**Task**
Return the listing below verbatim. Pictures do not belong in the copy.

**Recorded information**
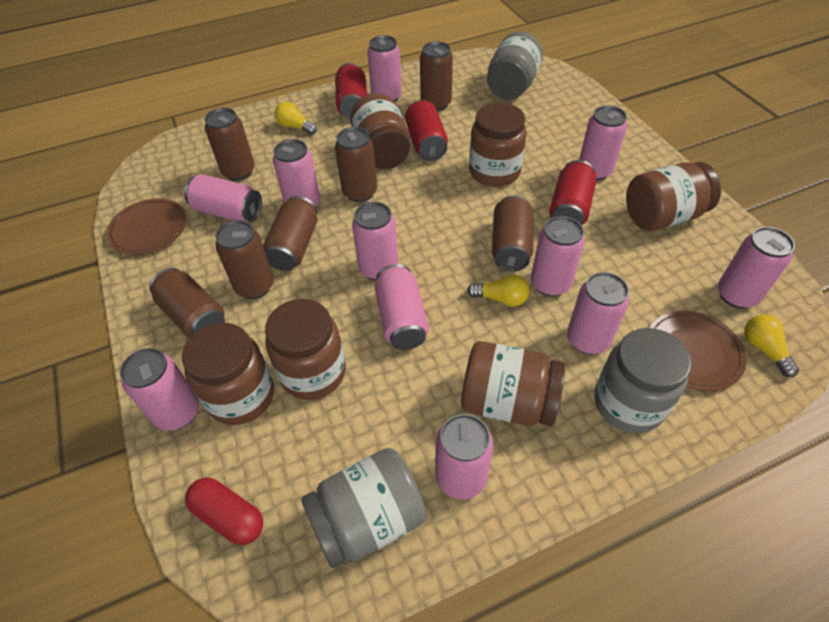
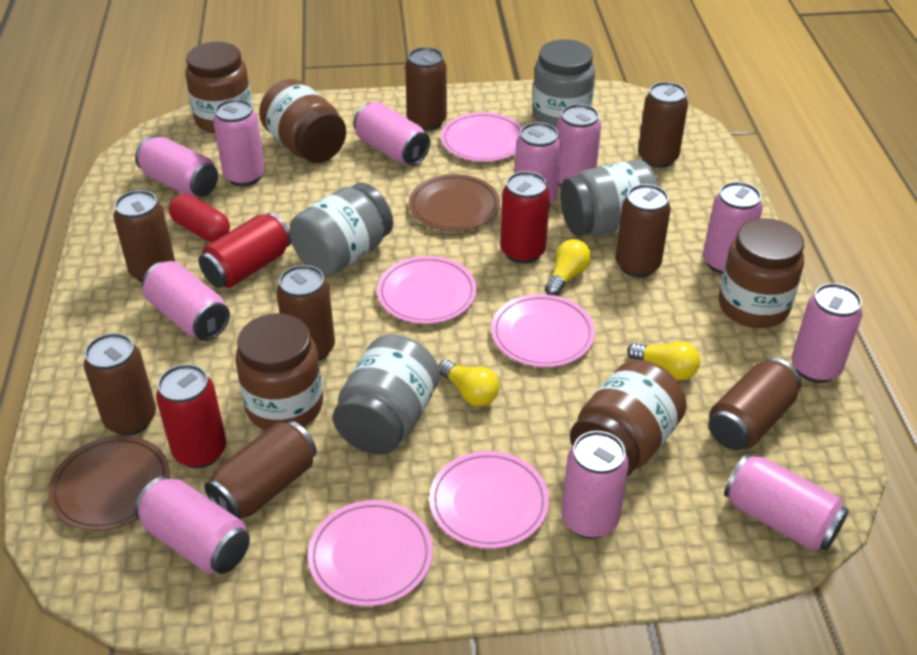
brown can: 7 -> 8
brown jar: 6 -> 5
grey jar: 3 -> 4
pink plate: 0 -> 5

**Response**
brown can: 7 -> 8
brown jar: 6 -> 5
grey jar: 3 -> 4
pink plate: 0 -> 5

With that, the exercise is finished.